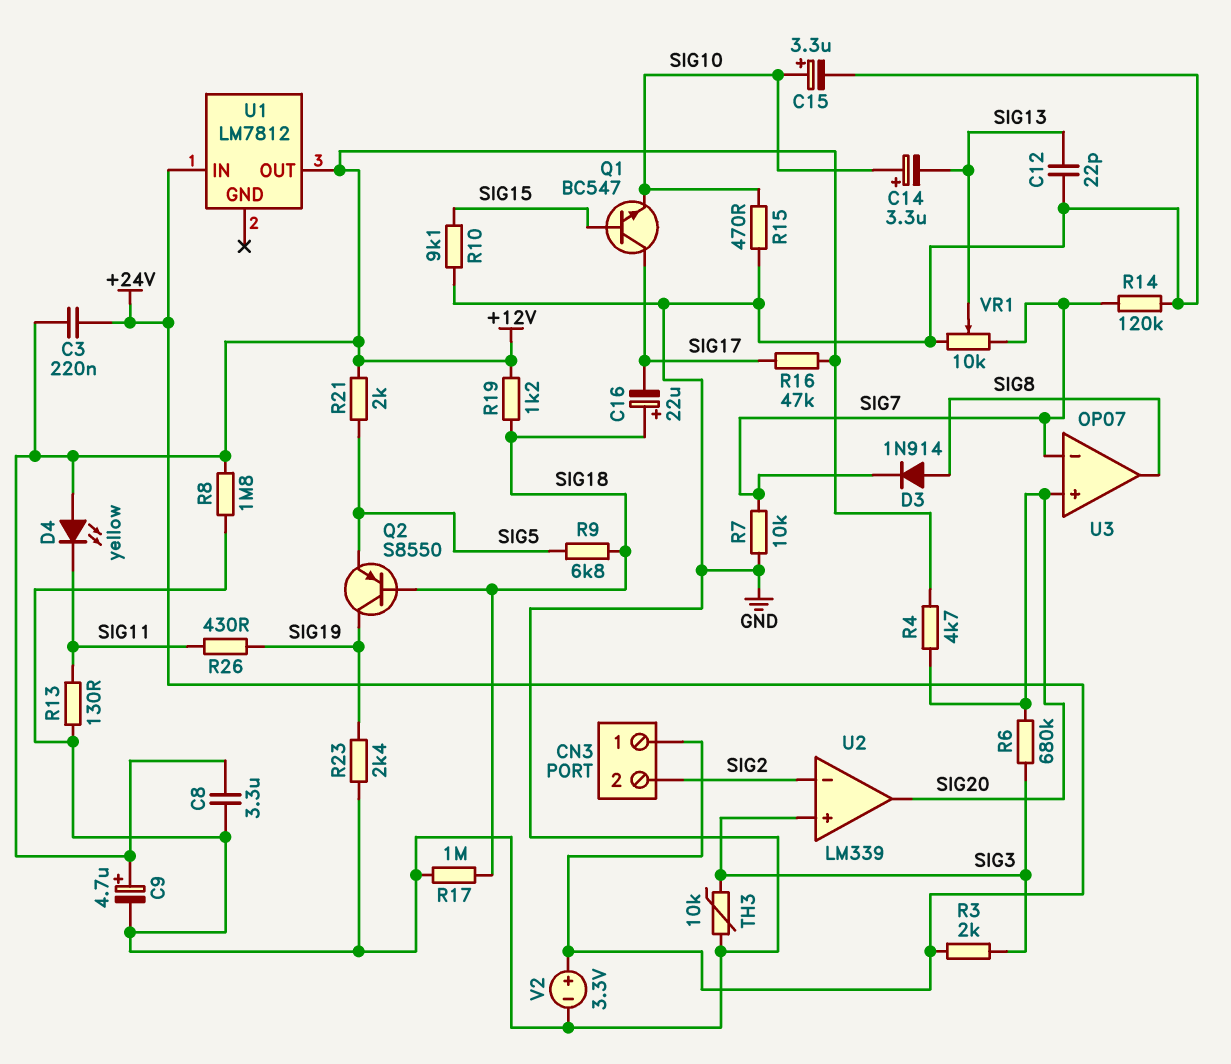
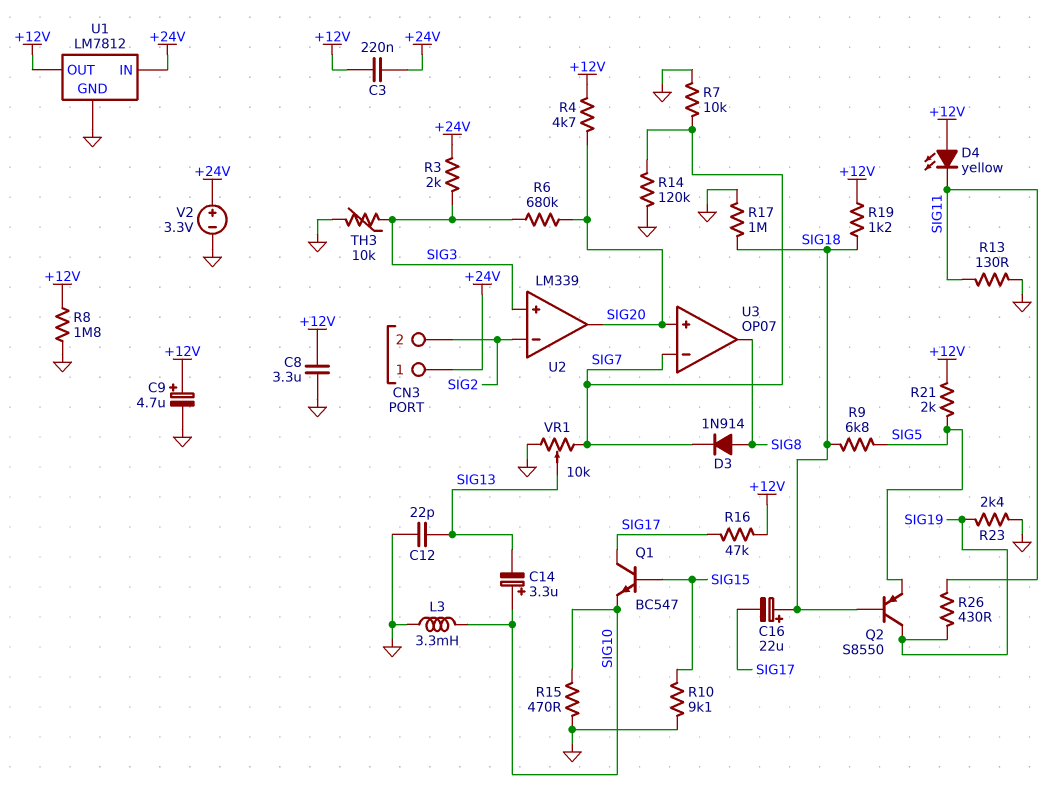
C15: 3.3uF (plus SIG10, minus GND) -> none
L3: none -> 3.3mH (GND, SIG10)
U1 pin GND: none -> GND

==

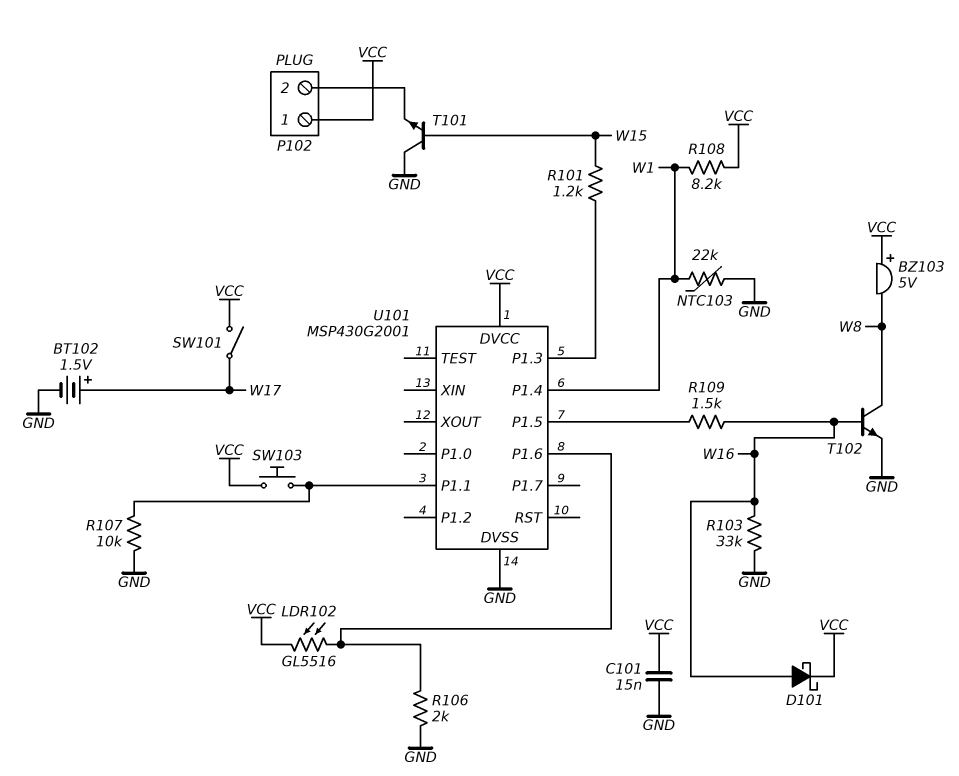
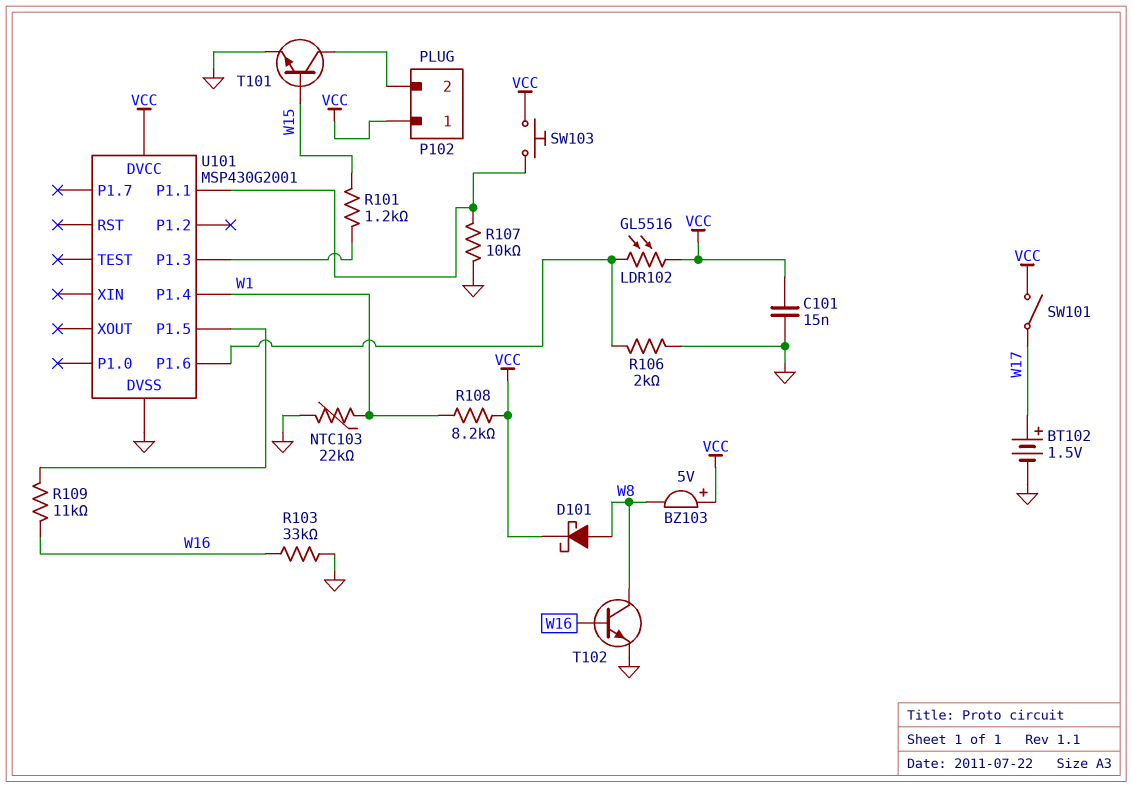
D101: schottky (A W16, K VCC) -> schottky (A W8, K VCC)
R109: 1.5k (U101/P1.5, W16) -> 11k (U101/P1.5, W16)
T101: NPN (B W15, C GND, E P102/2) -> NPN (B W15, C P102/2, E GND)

**PROBLEM STATEMENT:**
In the listing above, find the line containing "R109: 1.5k (U101/P1.5, W16)" and the line containing "T101: NPN (B". Output them and every line between, exactly, and nothing else.

**SOLUTION:**
R109: 1.5k (U101/P1.5, W16) -> 11k (U101/P1.5, W16)
T101: NPN (B W15, C GND, E P102/2) -> NPN (B W15, C P102/2, E GND)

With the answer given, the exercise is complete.